**EXERCISE:**
Your output is to consist only of the line containing "358, 471, 432>" and the lines after it, through the end of the data, reproduced exactly.

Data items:
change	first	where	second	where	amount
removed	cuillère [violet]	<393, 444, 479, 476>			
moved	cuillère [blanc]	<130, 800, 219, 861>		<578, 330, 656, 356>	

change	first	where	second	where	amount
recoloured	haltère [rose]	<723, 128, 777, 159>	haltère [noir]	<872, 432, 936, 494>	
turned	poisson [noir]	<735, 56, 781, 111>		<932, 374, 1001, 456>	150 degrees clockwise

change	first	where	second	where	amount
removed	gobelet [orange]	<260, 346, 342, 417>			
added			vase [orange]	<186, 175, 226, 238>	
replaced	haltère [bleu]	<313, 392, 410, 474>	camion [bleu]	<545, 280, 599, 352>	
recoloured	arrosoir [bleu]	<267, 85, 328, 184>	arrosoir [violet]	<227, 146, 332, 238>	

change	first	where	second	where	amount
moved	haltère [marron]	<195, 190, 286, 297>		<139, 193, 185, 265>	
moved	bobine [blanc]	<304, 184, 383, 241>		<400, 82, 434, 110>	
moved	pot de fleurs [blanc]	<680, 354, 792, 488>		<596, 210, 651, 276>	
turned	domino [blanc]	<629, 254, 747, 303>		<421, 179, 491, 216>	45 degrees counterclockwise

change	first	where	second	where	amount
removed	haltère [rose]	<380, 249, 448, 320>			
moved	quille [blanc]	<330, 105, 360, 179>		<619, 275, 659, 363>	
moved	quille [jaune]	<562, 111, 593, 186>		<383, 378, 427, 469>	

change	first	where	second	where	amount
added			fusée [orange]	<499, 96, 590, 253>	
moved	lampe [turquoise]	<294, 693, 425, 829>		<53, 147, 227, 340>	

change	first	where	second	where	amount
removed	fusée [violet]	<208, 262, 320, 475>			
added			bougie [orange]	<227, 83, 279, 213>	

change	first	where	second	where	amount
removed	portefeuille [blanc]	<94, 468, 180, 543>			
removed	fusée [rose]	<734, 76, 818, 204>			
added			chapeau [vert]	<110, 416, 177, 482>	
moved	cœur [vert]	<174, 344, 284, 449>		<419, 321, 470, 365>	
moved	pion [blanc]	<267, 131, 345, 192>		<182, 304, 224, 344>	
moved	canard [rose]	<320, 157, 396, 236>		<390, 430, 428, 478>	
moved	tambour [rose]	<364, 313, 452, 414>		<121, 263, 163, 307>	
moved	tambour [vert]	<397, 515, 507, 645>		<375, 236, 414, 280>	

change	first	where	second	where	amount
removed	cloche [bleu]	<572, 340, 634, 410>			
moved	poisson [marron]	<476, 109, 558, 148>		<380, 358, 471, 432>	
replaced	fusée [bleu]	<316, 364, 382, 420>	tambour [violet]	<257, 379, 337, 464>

**REPLY TO THE TASK:**
moved	poisson [marron]	<476, 109, 558, 148>		<380, 358, 471, 432>	
replaced	fusée [bleu]	<316, 364, 382, 420>	tambour [violet]	<257, 379, 337, 464>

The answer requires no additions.